Supplied information
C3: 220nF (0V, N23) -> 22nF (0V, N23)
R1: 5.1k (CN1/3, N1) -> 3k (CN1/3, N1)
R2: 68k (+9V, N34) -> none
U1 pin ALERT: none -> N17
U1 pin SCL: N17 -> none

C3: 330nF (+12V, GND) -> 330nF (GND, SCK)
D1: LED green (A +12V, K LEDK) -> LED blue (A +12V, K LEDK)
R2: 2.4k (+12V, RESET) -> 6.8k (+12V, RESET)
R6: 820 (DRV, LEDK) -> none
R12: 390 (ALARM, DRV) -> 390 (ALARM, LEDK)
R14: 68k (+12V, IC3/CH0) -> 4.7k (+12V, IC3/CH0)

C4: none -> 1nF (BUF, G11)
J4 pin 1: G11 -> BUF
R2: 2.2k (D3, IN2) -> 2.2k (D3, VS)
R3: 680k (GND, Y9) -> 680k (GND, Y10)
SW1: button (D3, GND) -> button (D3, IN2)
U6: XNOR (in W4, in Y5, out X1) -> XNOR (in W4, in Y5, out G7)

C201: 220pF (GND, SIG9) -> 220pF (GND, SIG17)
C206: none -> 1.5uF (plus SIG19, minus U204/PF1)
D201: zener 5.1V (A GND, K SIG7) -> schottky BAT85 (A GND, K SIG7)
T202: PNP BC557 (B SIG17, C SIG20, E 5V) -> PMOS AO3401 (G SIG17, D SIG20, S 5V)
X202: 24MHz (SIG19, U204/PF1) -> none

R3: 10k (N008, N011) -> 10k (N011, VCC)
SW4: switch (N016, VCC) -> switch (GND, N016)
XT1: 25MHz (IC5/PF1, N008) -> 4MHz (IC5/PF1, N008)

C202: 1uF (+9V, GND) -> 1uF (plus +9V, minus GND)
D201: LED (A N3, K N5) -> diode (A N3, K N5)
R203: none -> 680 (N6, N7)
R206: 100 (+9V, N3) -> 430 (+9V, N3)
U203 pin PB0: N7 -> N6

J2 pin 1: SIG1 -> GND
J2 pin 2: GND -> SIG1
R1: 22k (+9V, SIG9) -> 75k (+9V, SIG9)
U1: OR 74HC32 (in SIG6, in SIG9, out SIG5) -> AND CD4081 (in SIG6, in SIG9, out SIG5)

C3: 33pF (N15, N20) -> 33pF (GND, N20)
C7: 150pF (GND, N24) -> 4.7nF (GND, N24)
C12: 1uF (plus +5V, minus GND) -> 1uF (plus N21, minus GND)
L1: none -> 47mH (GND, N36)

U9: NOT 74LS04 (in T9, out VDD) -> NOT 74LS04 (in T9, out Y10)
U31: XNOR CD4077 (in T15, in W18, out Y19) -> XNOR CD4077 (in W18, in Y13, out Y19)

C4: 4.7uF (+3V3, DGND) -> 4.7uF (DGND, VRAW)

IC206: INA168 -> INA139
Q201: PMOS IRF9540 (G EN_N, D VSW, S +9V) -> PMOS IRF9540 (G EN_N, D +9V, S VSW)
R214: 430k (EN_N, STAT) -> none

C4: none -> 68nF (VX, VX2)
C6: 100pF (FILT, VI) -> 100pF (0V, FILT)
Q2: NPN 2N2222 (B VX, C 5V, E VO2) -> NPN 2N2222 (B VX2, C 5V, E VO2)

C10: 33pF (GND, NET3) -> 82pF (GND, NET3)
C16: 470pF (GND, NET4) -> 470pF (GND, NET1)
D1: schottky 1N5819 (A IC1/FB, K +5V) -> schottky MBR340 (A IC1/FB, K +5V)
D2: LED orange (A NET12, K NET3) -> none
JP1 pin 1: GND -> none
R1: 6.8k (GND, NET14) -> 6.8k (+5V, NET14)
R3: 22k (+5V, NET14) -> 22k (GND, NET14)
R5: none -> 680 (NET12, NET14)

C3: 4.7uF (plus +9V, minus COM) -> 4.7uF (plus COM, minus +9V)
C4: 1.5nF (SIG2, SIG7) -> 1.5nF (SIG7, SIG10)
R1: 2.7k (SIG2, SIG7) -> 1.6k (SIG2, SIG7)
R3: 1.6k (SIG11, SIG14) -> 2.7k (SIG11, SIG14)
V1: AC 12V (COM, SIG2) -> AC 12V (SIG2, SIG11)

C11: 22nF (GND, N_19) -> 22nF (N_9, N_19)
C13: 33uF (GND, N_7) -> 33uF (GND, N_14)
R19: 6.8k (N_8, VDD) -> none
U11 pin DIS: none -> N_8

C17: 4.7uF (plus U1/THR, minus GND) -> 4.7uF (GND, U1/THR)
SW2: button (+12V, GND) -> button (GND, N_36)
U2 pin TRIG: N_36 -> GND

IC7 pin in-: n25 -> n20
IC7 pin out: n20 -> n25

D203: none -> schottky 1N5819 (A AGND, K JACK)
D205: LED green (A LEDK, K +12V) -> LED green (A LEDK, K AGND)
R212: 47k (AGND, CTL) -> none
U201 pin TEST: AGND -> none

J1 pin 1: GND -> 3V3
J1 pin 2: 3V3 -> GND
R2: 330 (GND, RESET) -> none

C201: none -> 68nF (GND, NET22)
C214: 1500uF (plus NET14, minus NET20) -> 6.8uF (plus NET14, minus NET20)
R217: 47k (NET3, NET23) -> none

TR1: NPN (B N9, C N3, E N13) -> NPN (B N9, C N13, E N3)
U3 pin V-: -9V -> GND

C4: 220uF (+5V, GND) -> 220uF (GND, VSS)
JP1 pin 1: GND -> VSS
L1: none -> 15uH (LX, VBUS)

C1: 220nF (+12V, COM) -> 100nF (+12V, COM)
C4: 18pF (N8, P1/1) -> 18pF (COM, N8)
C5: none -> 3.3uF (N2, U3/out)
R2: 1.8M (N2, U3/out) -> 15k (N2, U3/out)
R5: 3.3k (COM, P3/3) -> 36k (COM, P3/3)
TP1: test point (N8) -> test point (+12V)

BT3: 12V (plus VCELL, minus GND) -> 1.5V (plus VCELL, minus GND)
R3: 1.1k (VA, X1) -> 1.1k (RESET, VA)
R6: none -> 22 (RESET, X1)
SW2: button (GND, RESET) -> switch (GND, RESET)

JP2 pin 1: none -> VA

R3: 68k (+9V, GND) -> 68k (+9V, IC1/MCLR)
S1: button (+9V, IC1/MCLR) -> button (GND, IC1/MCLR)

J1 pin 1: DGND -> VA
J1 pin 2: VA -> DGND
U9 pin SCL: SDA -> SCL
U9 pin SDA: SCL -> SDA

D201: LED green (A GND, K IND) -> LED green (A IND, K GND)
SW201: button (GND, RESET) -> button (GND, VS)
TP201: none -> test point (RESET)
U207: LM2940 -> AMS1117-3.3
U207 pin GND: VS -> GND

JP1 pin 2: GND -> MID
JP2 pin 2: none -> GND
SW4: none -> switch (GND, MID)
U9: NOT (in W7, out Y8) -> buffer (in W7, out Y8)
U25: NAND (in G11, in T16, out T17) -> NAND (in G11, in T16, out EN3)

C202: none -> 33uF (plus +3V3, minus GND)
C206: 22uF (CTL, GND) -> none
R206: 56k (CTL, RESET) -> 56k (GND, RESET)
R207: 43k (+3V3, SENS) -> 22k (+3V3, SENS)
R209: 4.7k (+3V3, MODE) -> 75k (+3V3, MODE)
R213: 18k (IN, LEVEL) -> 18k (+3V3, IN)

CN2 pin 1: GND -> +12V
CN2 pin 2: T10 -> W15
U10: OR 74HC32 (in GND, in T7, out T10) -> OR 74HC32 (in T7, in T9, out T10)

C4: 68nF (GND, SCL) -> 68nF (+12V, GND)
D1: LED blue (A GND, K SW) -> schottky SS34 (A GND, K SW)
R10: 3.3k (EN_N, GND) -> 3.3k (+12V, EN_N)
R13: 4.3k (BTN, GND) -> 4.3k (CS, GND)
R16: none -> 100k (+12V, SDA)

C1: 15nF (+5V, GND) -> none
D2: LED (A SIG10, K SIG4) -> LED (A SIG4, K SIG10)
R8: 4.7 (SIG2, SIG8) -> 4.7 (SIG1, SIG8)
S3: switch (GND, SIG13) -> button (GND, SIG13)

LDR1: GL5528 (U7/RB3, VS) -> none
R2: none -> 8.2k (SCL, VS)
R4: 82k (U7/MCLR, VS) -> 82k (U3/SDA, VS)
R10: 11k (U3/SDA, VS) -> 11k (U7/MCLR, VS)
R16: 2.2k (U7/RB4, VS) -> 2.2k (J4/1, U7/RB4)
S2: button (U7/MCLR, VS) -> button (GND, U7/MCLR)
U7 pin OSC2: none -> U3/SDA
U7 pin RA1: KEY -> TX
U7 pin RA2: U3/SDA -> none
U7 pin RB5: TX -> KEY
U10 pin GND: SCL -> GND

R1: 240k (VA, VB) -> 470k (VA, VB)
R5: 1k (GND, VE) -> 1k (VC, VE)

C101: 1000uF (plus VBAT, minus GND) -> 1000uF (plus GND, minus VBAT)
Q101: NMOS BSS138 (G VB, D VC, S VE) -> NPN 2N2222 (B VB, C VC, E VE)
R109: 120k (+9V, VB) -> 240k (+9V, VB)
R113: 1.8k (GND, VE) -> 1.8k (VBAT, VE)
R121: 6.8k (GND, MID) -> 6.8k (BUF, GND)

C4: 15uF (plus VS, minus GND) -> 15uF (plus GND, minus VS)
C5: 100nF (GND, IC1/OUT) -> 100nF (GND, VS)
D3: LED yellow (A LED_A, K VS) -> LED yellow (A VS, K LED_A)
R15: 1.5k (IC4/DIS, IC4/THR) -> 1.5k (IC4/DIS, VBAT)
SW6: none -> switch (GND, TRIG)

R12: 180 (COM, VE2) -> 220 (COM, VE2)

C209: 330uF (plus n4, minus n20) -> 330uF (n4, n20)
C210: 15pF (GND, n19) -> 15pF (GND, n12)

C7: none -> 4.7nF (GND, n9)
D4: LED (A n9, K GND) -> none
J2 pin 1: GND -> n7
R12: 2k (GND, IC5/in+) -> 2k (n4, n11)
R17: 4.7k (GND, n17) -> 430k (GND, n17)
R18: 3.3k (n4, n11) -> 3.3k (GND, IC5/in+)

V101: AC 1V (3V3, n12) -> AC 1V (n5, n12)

Requirement
Everything above from the line containing "R3: 10k (N008, N011) -> 10k (N011, VCC)" down to the line containing "IC206: INA168 -> INA139" is to be transcribed exactly, with both of those lines included and nothing else added.

Written answer
R3: 10k (N008, N011) -> 10k (N011, VCC)
SW4: switch (N016, VCC) -> switch (GND, N016)
XT1: 25MHz (IC5/PF1, N008) -> 4MHz (IC5/PF1, N008)

C202: 1uF (+9V, GND) -> 1uF (plus +9V, minus GND)
D201: LED (A N3, K N5) -> diode (A N3, K N5)
R203: none -> 680 (N6, N7)
R206: 100 (+9V, N3) -> 430 (+9V, N3)
U203 pin PB0: N7 -> N6

J2 pin 1: SIG1 -> GND
J2 pin 2: GND -> SIG1
R1: 22k (+9V, SIG9) -> 75k (+9V, SIG9)
U1: OR 74HC32 (in SIG6, in SIG9, out SIG5) -> AND CD4081 (in SIG6, in SIG9, out SIG5)

C3: 33pF (N15, N20) -> 33pF (GND, N20)
C7: 150pF (GND, N24) -> 4.7nF (GND, N24)
C12: 1uF (plus +5V, minus GND) -> 1uF (plus N21, minus GND)
L1: none -> 47mH (GND, N36)

U9: NOT 74LS04 (in T9, out VDD) -> NOT 74LS04 (in T9, out Y10)
U31: XNOR CD4077 (in T15, in W18, out Y19) -> XNOR CD4077 (in W18, in Y13, out Y19)

C4: 4.7uF (+3V3, DGND) -> 4.7uF (DGND, VRAW)

IC206: INA168 -> INA139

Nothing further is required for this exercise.